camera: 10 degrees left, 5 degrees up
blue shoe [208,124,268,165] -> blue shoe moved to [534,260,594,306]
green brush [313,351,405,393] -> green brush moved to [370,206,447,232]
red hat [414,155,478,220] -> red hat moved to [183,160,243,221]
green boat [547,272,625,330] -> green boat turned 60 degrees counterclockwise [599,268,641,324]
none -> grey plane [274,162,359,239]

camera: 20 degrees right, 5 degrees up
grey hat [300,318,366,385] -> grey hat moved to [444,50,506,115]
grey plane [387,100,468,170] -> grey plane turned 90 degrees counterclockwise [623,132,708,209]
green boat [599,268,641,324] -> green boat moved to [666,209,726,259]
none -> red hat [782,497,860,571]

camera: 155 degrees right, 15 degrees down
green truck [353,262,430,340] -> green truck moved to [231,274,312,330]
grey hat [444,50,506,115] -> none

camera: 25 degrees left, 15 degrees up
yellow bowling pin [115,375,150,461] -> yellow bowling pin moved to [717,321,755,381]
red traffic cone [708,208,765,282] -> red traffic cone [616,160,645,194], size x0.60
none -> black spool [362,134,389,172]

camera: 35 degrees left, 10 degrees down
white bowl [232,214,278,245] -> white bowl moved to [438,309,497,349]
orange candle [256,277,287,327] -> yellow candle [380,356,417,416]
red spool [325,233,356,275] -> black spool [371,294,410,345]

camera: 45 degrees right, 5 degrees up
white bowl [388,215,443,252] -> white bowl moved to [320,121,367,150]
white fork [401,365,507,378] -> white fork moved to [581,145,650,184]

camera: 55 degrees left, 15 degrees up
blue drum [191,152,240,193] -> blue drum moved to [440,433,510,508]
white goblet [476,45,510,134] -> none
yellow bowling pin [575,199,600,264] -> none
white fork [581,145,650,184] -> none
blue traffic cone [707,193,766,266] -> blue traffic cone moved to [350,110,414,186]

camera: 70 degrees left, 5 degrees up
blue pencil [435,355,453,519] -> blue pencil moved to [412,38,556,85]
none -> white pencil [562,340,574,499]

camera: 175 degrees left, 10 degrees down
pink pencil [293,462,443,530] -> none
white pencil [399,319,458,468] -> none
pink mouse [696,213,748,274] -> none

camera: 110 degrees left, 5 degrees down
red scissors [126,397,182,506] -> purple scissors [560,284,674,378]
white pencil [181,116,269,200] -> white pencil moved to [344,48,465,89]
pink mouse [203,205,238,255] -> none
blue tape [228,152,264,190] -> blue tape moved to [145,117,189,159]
━━━━━━━━━━
Problem description: Every entry should be retyped exactly as it appears.

Answer below:
camera: 10 degrees left, 5 degrees up
blue shoe [208,124,268,165] -> blue shoe moved to [534,260,594,306]
green brush [313,351,405,393] -> green brush moved to [370,206,447,232]
red hat [414,155,478,220] -> red hat moved to [183,160,243,221]
green boat [547,272,625,330] -> green boat turned 60 degrees counterclockwise [599,268,641,324]
none -> grey plane [274,162,359,239]

camera: 20 degrees right, 5 degrees up
grey hat [300,318,366,385] -> grey hat moved to [444,50,506,115]
grey plane [387,100,468,170] -> grey plane turned 90 degrees counterclockwise [623,132,708,209]
green boat [599,268,641,324] -> green boat moved to [666,209,726,259]
none -> red hat [782,497,860,571]

camera: 155 degrees right, 15 degrees down
green truck [353,262,430,340] -> green truck moved to [231,274,312,330]
grey hat [444,50,506,115] -> none

camera: 25 degrees left, 15 degrees up
yellow bowling pin [115,375,150,461] -> yellow bowling pin moved to [717,321,755,381]
red traffic cone [708,208,765,282] -> red traffic cone [616,160,645,194], size x0.60
none -> black spool [362,134,389,172]

camera: 35 degrees left, 10 degrees down
white bowl [232,214,278,245] -> white bowl moved to [438,309,497,349]
orange candle [256,277,287,327] -> yellow candle [380,356,417,416]
red spool [325,233,356,275] -> black spool [371,294,410,345]

camera: 45 degrees right, 5 degrees up
white bowl [388,215,443,252] -> white bowl moved to [320,121,367,150]
white fork [401,365,507,378] -> white fork moved to [581,145,650,184]

camera: 55 degrees left, 15 degrees up
blue drum [191,152,240,193] -> blue drum moved to [440,433,510,508]
white goblet [476,45,510,134] -> none
yellow bowling pin [575,199,600,264] -> none
white fork [581,145,650,184] -> none
blue traffic cone [707,193,766,266] -> blue traffic cone moved to [350,110,414,186]

camera: 70 degrees left, 5 degrees up
blue pencil [435,355,453,519] -> blue pencil moved to [412,38,556,85]
none -> white pencil [562,340,574,499]

camera: 175 degrees left, 10 degrees down
pink pencil [293,462,443,530] -> none
white pencil [399,319,458,468] -> none
pink mouse [696,213,748,274] -> none

camera: 110 degrees left, 5 degrees down
red scissors [126,397,182,506] -> purple scissors [560,284,674,378]
white pencil [181,116,269,200] -> white pencil moved to [344,48,465,89]
pink mouse [203,205,238,255] -> none
blue tape [228,152,264,190] -> blue tape moved to [145,117,189,159]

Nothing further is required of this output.